[Dataset entries]
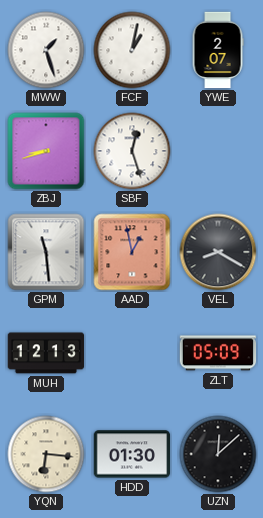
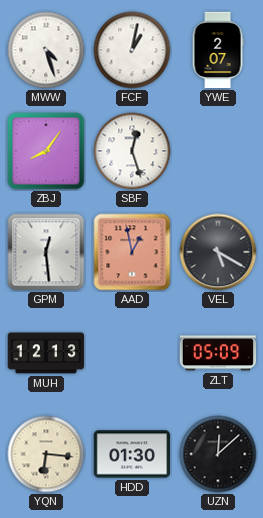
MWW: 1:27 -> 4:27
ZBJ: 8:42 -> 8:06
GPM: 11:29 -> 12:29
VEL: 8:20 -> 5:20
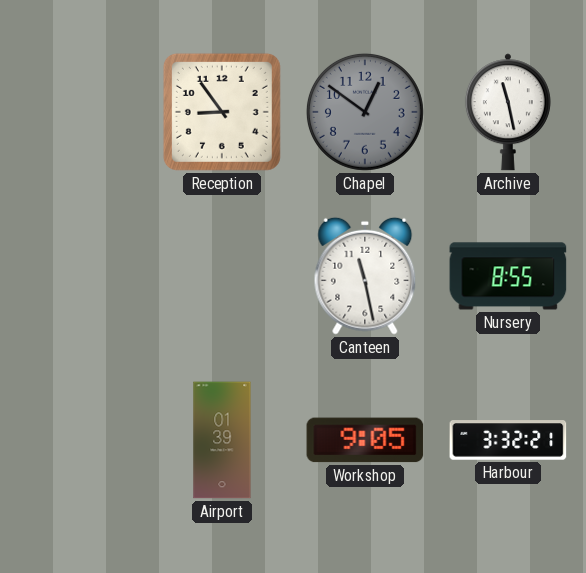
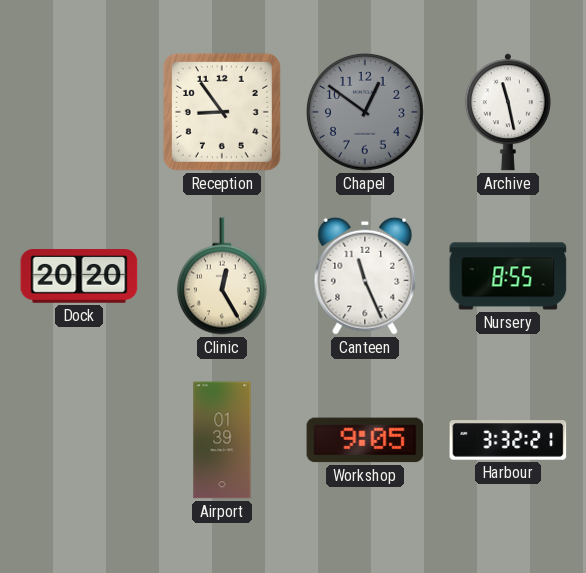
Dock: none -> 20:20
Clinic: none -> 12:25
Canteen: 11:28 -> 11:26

*Goal:*
Write out every line of the rows above exactly as they appear, without the pictures.

*Task answer:*
MWW: 1:27 -> 4:27
ZBJ: 8:42 -> 8:06
GPM: 11:29 -> 12:29
VEL: 8:20 -> 5:20
Dock: none -> 20:20
Clinic: none -> 12:25
Canteen: 11:28 -> 11:26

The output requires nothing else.